Instructions for the task ▸
Give the data below again exactly as it stands. Omit the pictures.

*** Opening The records ***

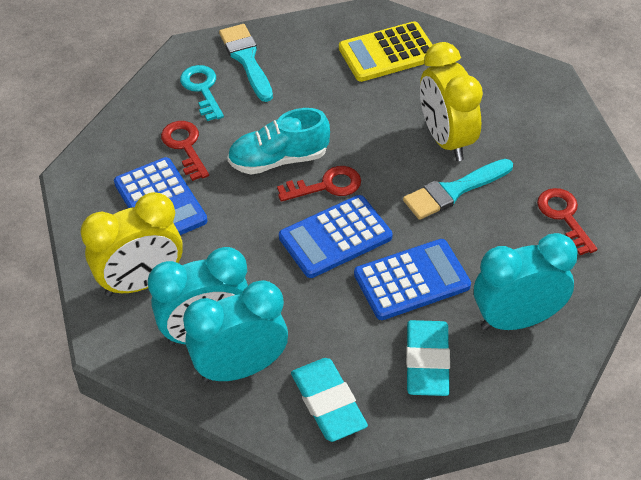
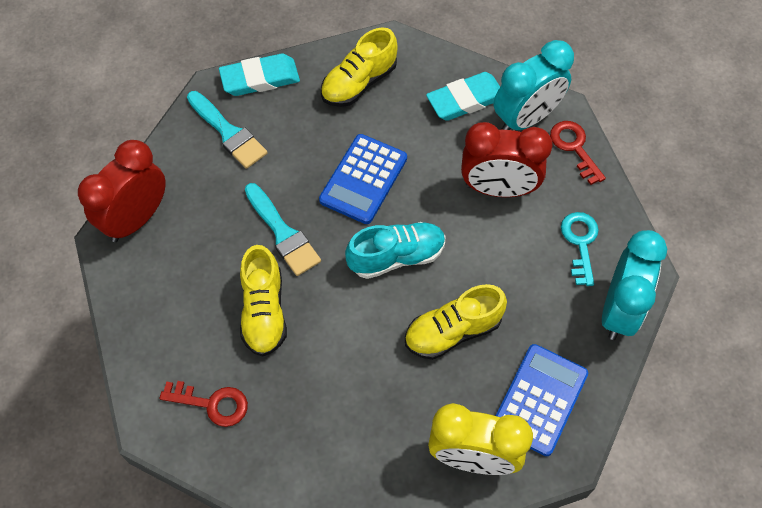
blue calculator: 3 -> 2
red clock: 0 -> 2
red key: 3 -> 2
turquoise clock: 3 -> 2
yellow calculator: 1 -> 0
yellow clock: 2 -> 1
yellow shoe: 0 -> 3

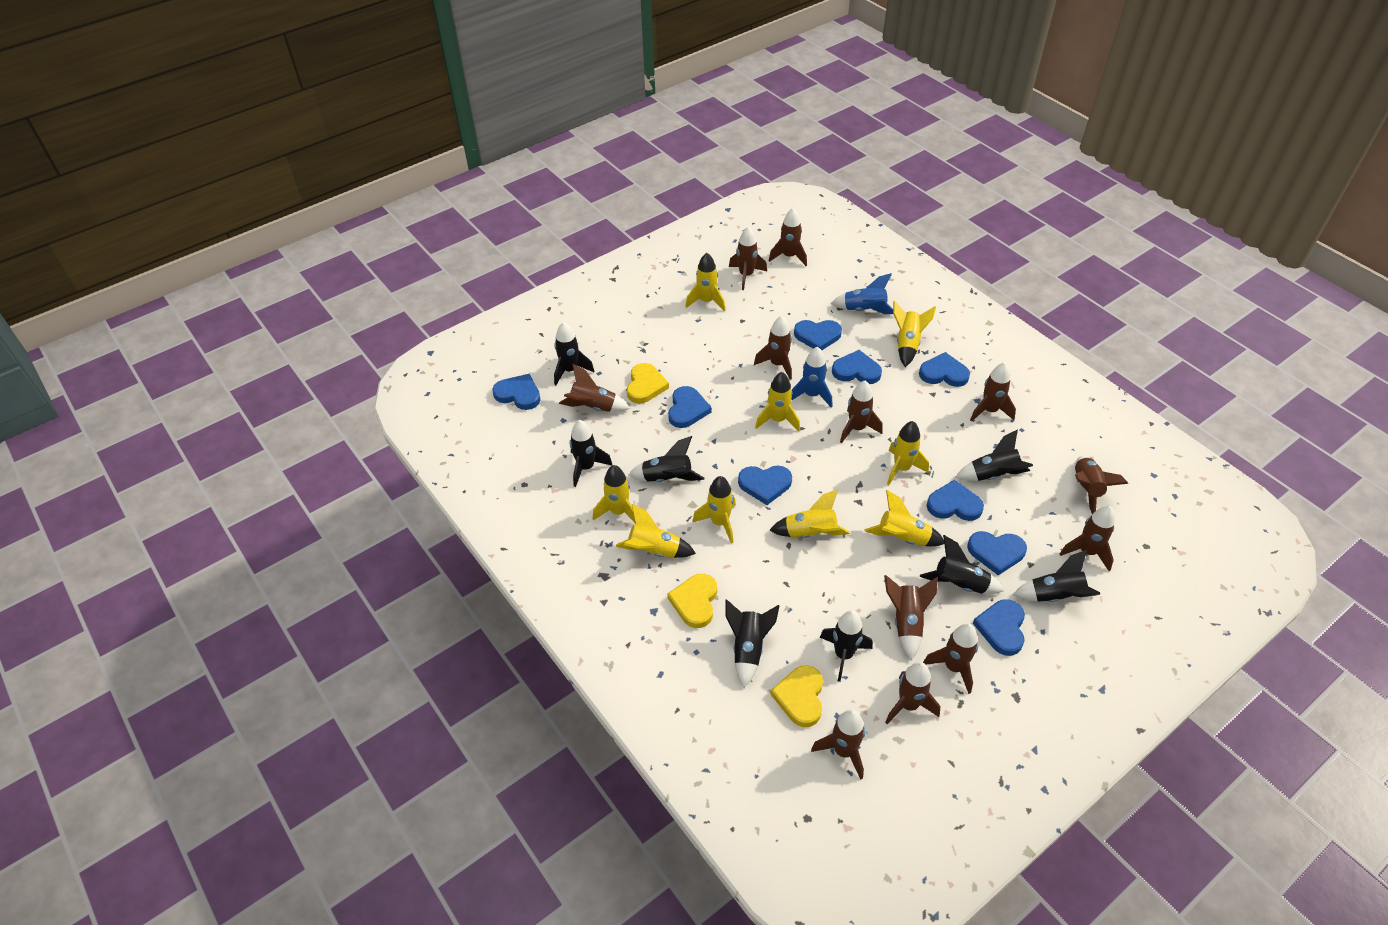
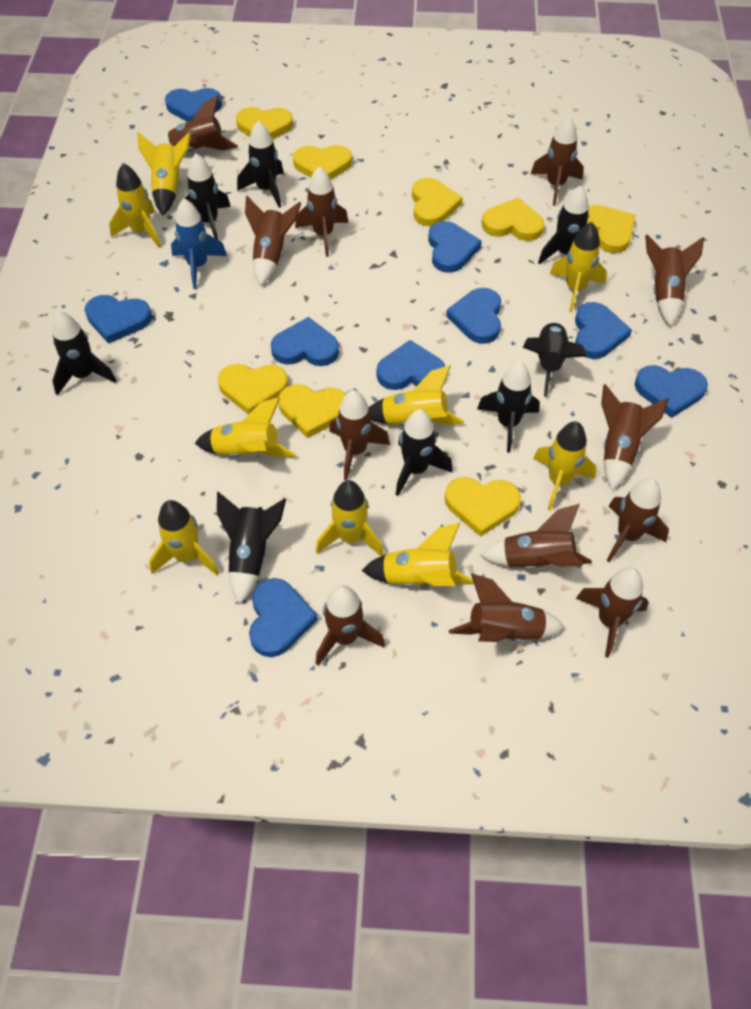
blue rocket: 2 -> 1
yellow heart: 3 -> 8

*** Closing The records ***

Task output ▸
blue calculator: 3 -> 2
red clock: 0 -> 2
red key: 3 -> 2
turquoise clock: 3 -> 2
yellow calculator: 1 -> 0
yellow clock: 2 -> 1
yellow shoe: 0 -> 3

blue rocket: 2 -> 1
yellow heart: 3 -> 8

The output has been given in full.